Problem to work on: Leaving out every image, restate all the records word for word.

Data extracts:

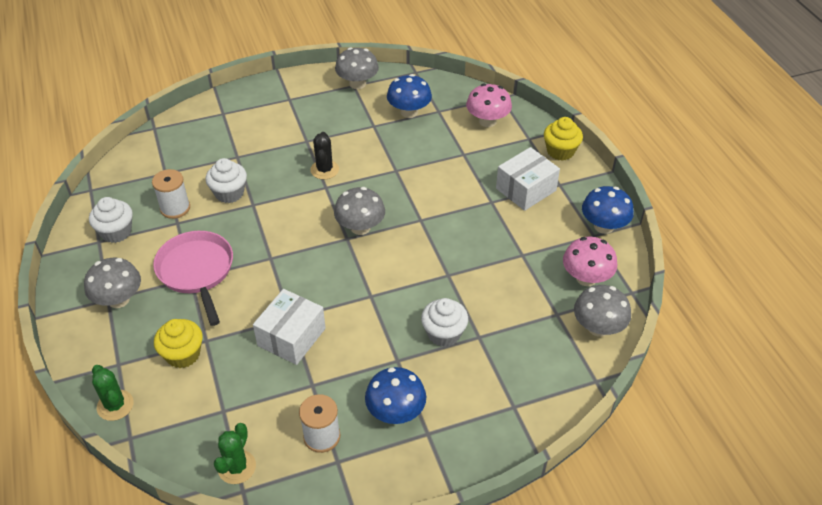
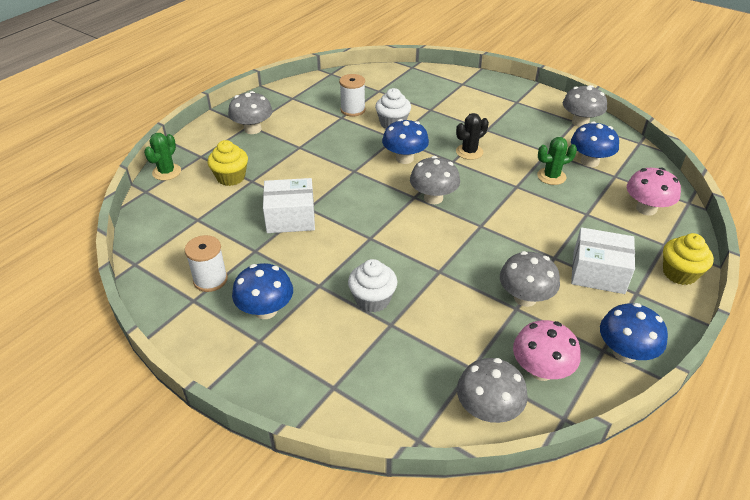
camera: 55 degrees right, 5 degrees down
(116, 232) = (307, 100): white cupcake -> none
(197, 271) = (307, 146): pink pan -> none
(237, 467) = (153, 250): green cactus -> green cactus (551, 176)
(289, 215) = (404, 158): none -> blue mushroom
(516, 243) = (525, 298): none -> grey mushroom

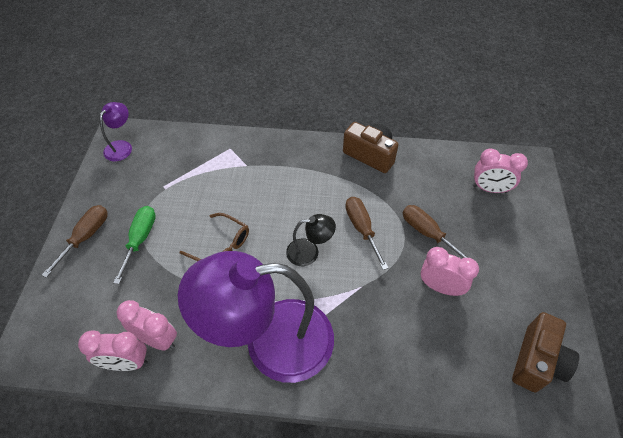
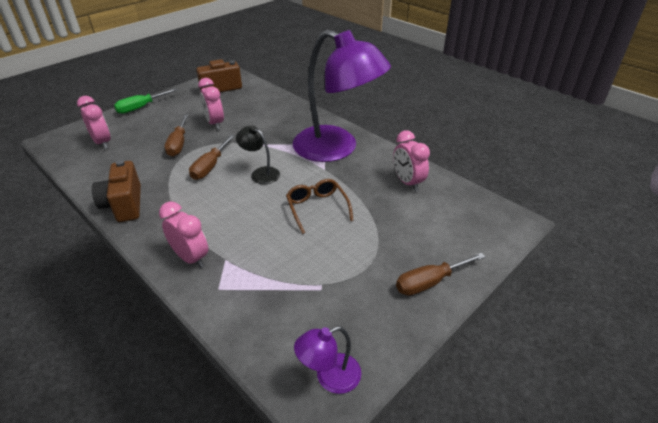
camera: 140 degrees left, 15 degrees down
(126, 362) = (436, 181): pink clock -> pink clock (191, 258)
(140, 239) = (378, 250): green screwdriver -> green screwdriver (141, 107)

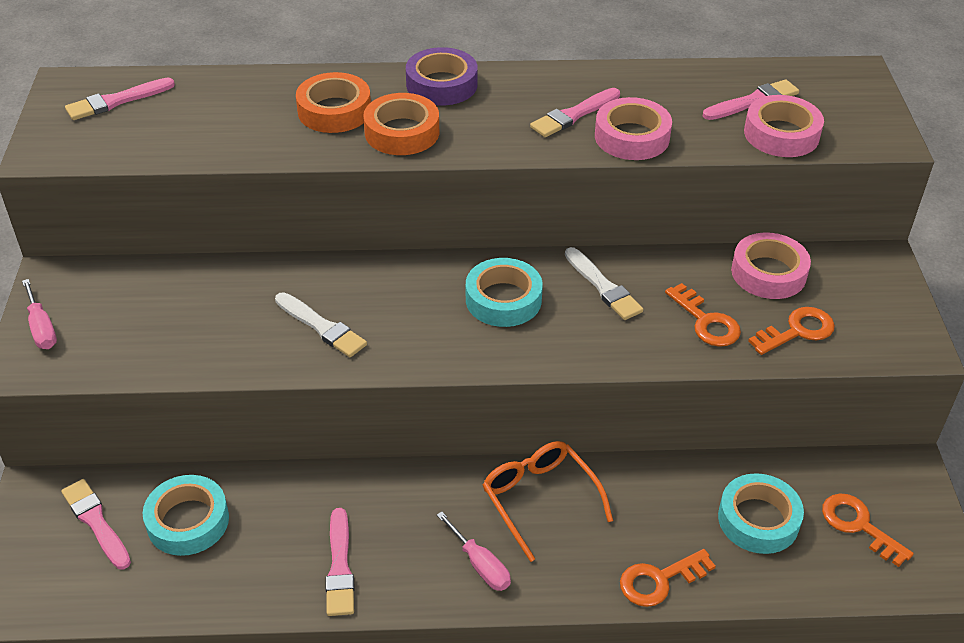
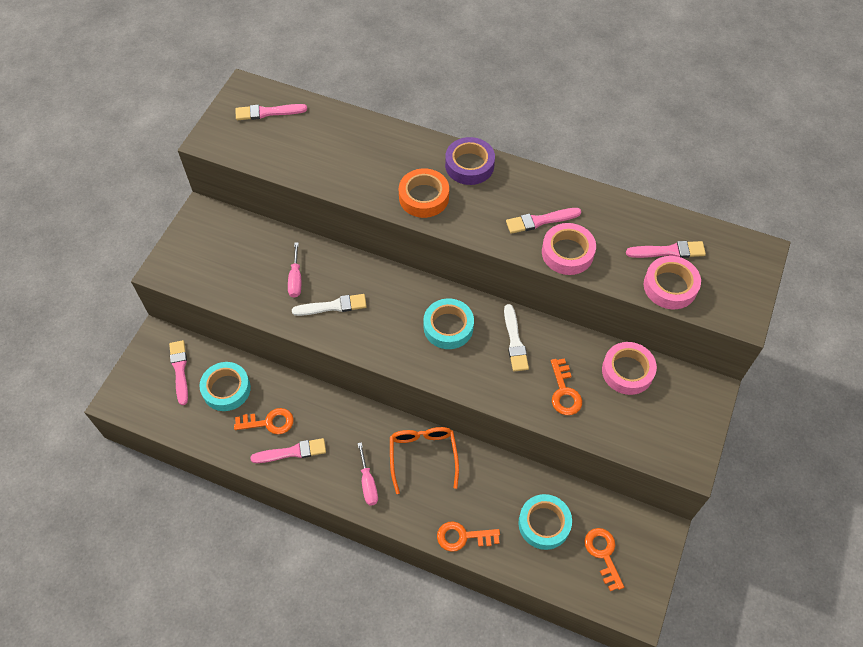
camera: 25 degrees right, 15 degrees up
(41, 328) = (182, 247): pink screwdriver -> pink screwdriver (295, 279)
(322, 327) = (333, 306): white brush -> white brush turned 75 degrees counterclockwise
(334, 111) = (391, 165): orange tape -> none
(340, 567) = (292, 452): pink brush -> pink brush turned 120 degrees counterclockwise
(797, 331) = (618, 422): orange key -> orange key (269, 422)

Result of this task:
camera: 55 degrees right, 5 degrees down
(116, 232) = (307, 100): white cupcake -> none
(197, 271) = (307, 146): pink pan -> none
(237, 467) = (153, 250): green cactus -> green cactus (551, 176)
(289, 215) = (404, 158): none -> blue mushroom
(516, 243) = (525, 298): none -> grey mushroom

camera: 140 degrees left, 15 degrees down
(126, 362) = (436, 181): pink clock -> pink clock (191, 258)
(140, 239) = (378, 250): green screwdriver -> green screwdriver (141, 107)

camera: 25 degrees right, 15 degrees up
(41, 328) = (182, 247): pink screwdriver -> pink screwdriver (295, 279)
(322, 327) = (333, 306): white brush -> white brush turned 75 degrees counterclockwise
(334, 111) = (391, 165): orange tape -> none
(340, 567) = (292, 452): pink brush -> pink brush turned 120 degrees counterclockwise
(797, 331) = (618, 422): orange key -> orange key (269, 422)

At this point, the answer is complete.